*Work order*. Which lines in the records below contain the word "wallet"? Report each of them.

*Source records*.

▼▼▼

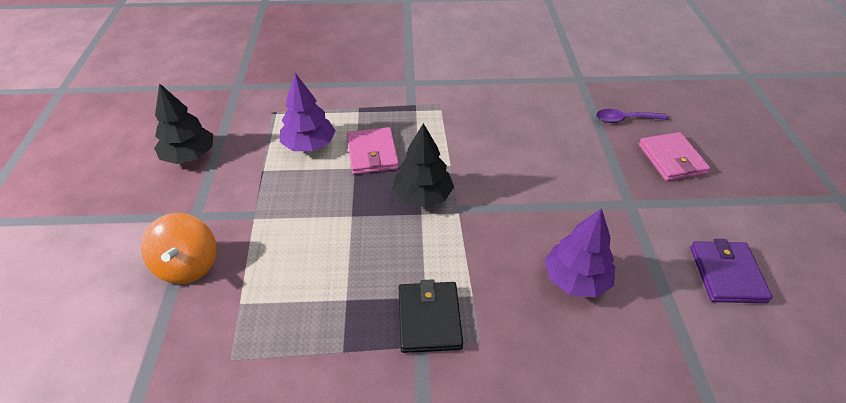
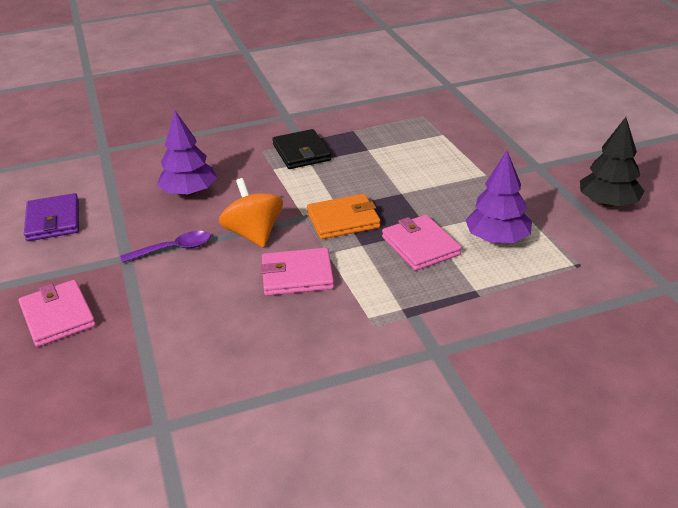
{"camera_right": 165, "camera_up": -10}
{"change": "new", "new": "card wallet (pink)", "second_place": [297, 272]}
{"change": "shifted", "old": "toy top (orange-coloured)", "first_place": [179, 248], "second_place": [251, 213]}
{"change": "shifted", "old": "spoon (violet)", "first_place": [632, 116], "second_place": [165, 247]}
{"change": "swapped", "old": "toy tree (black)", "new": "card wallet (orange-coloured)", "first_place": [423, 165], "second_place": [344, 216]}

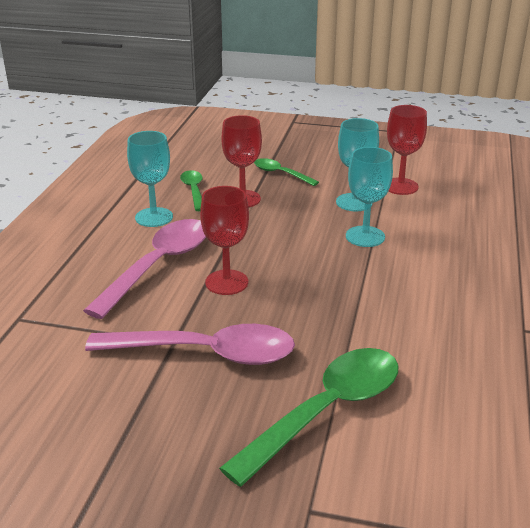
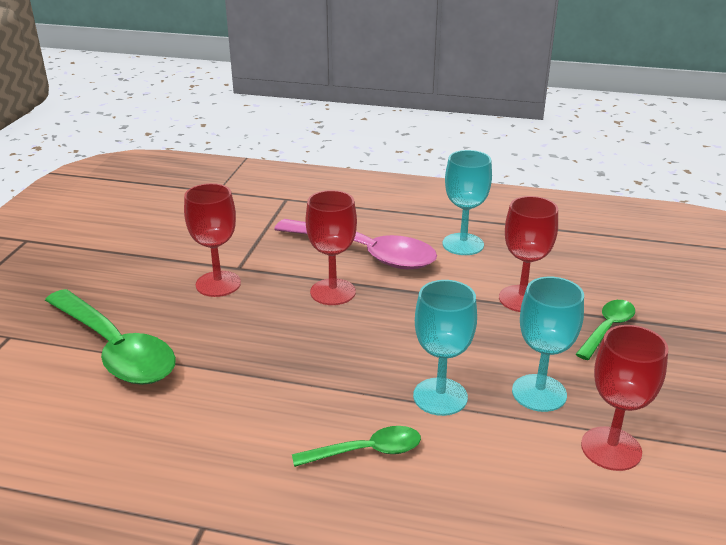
{"camera_right": 90, "camera_up": 0}
{"change": "shifted", "old": "spoon (emerald)", "first_place": [191, 191], "second_place": [356, 446]}
{"change": "swapped", "old": "spoon (pink)", "new": "wine glass (crimson)", "first_place": [190, 344], "second_place": [212, 240]}

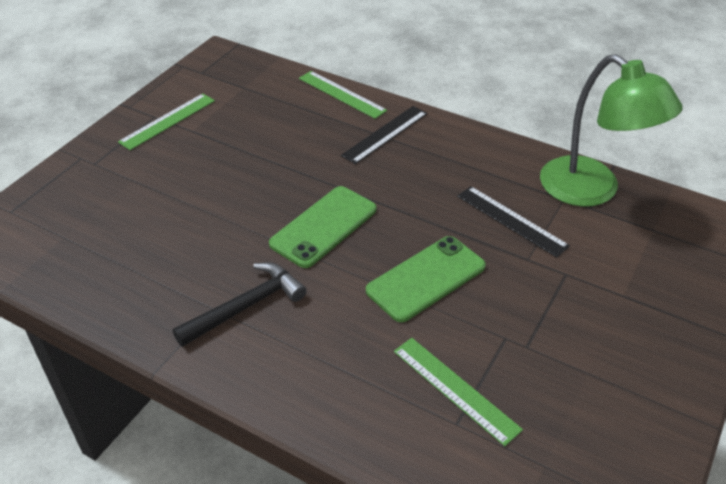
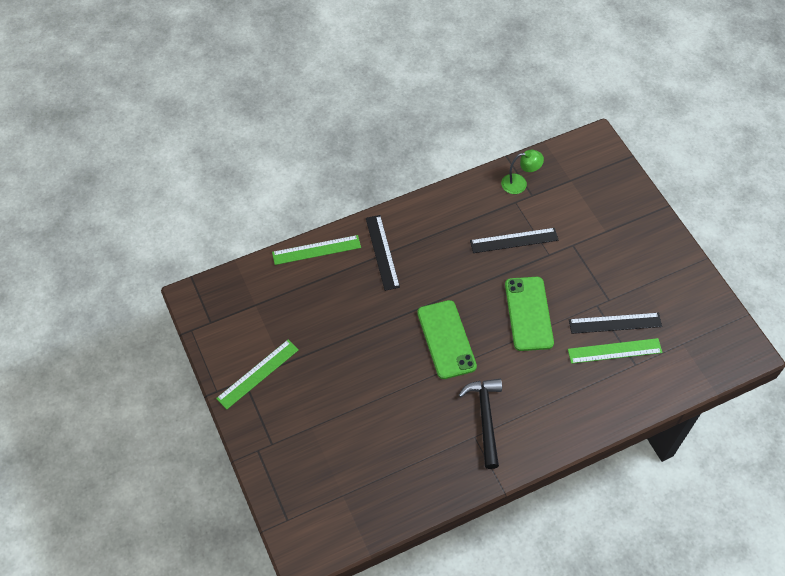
{"camera_right": -55, "camera_up": 15}
{"change": "new", "new": "measuring stick (black)", "second_place": [615, 323]}
{"change": "rotated", "old": "measuring stick (emerald)", "first_place": [166, 121], "second_place": [257, 374], "degrees": 60}
{"change": "scaled", "old": "reading lamp (emerald)", "first_place": [611, 130], "second_place": [522, 172], "factor": 0.47}

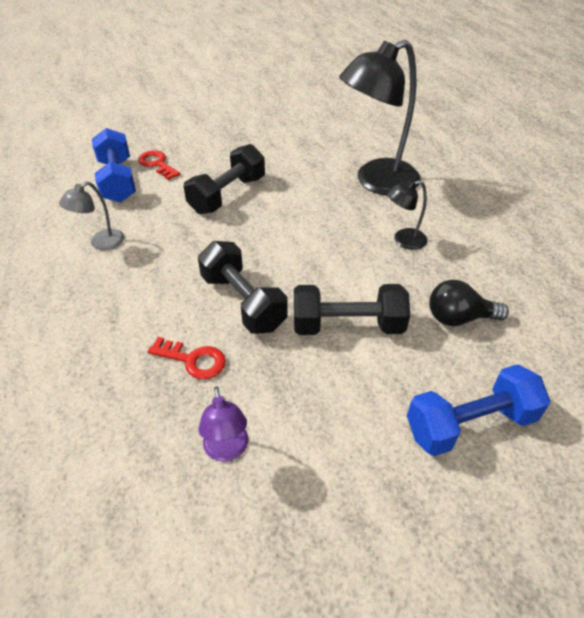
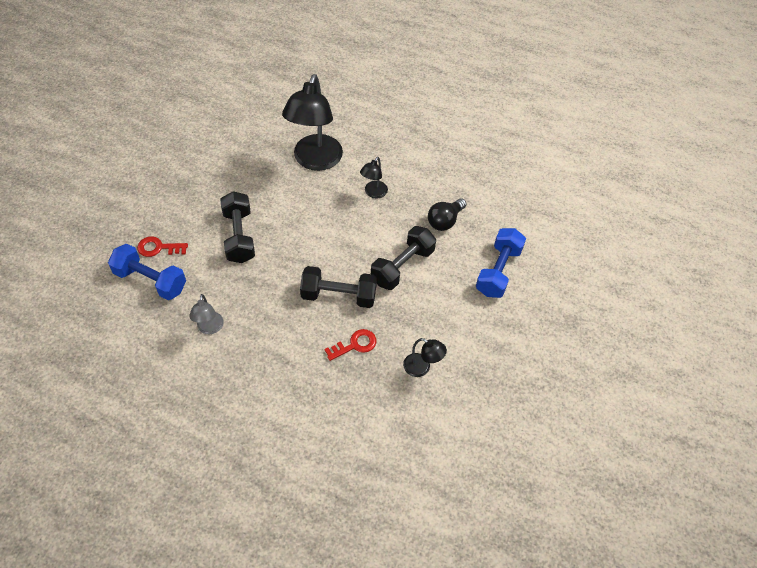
{"camera_right": -50, "camera_up": 10}
{"change": "repainted", "old": "reading lamp (violet)", "new": "reading lamp (black)", "first_place": [223, 424], "second_place": [425, 357]}

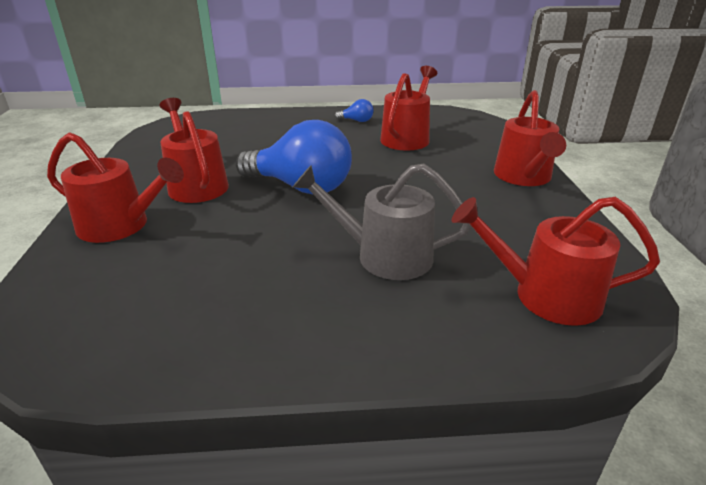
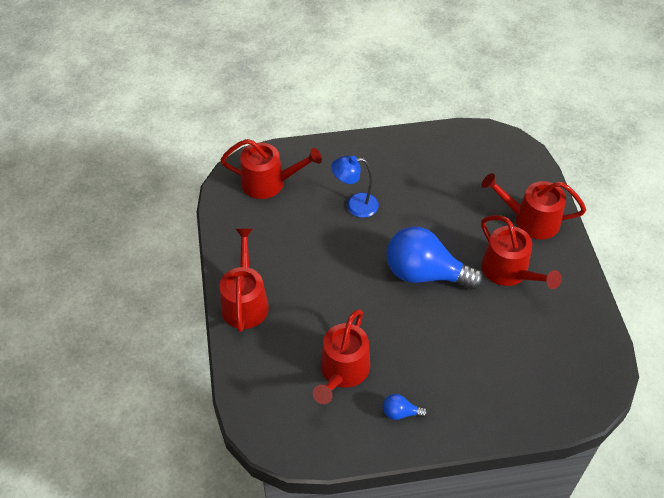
{"camera_right": 175, "camera_up": 20}
{"change": "swapped", "old": "watering can (gray)", "new": "reading lamp (royal blue)", "first_place": [382, 222], "second_place": [355, 187]}

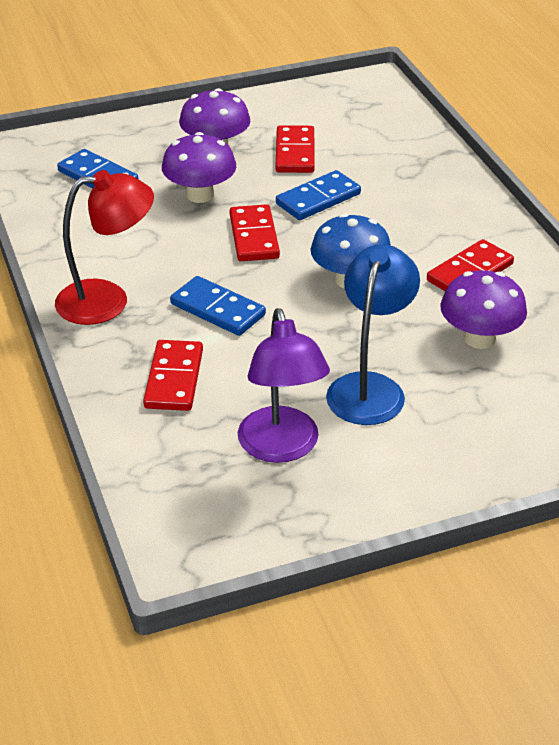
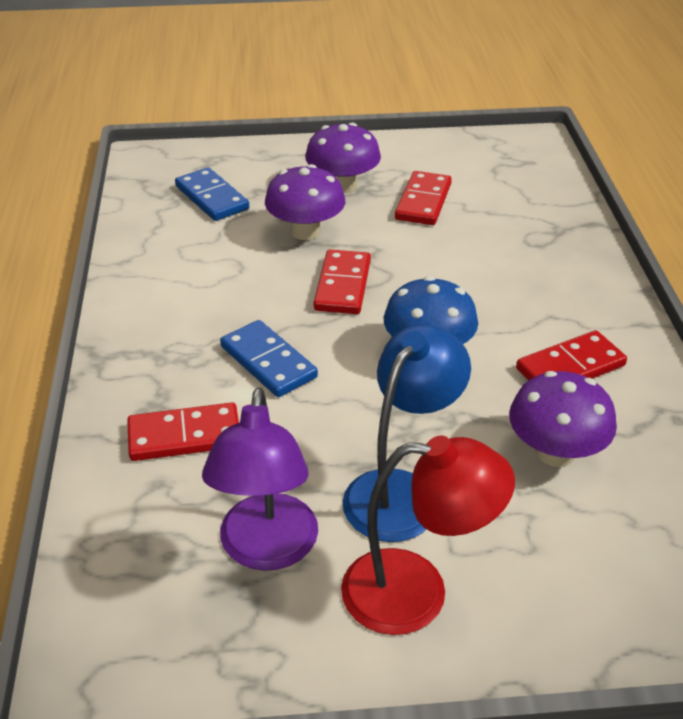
{"camera_right": 15, "camera_up": 0}
{"change": "gone", "old": "domino piece (royal blue)", "first_place": [318, 195]}
{"change": "shifted", "old": "reading lamp (crimson)", "first_place": [104, 247], "second_place": [428, 535]}
{"change": "rotated", "old": "domino piece (crimson)", "first_place": [173, 375], "second_place": [183, 431], "degrees": 60}

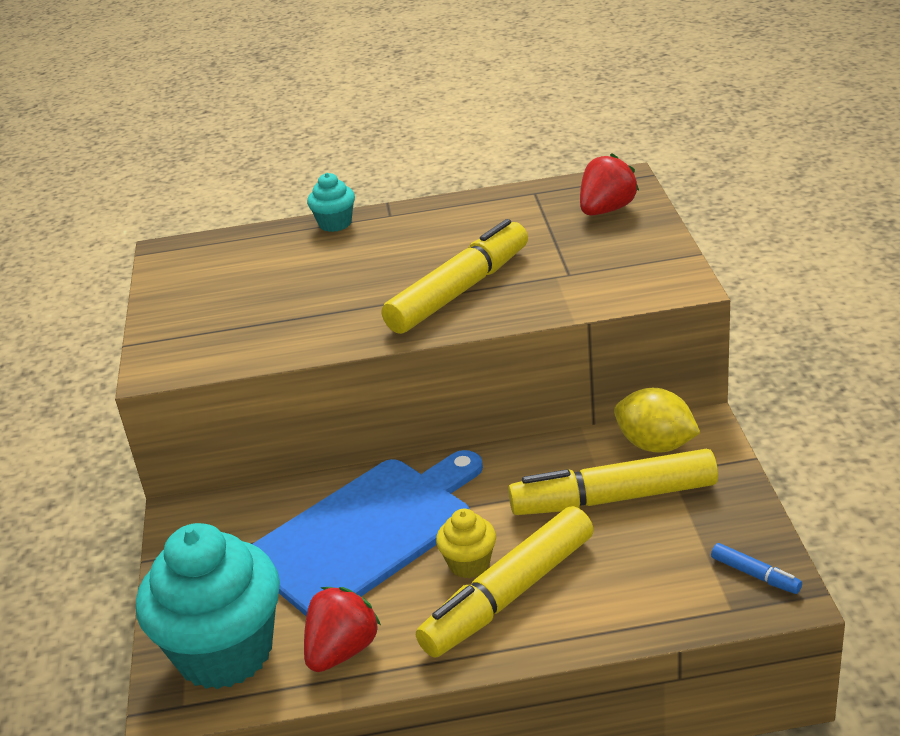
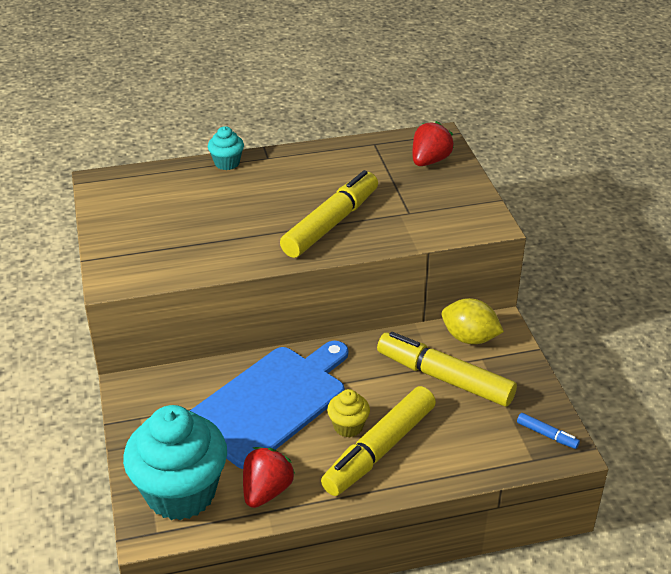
{"camera_right": -10, "camera_up": 5}
{"change": "rotated", "old": "marker (yellow)", "first_place": [613, 482], "second_place": [447, 369], "degrees": 45}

▲▲▲

*Solution to the problem*.
{"change": "new", "new": "card wallet (pink)", "second_place": [297, 272]}
{"change": "swapped", "old": "toy tree (black)", "new": "card wallet (orange-coloured)", "first_place": [423, 165], "second_place": [344, 216]}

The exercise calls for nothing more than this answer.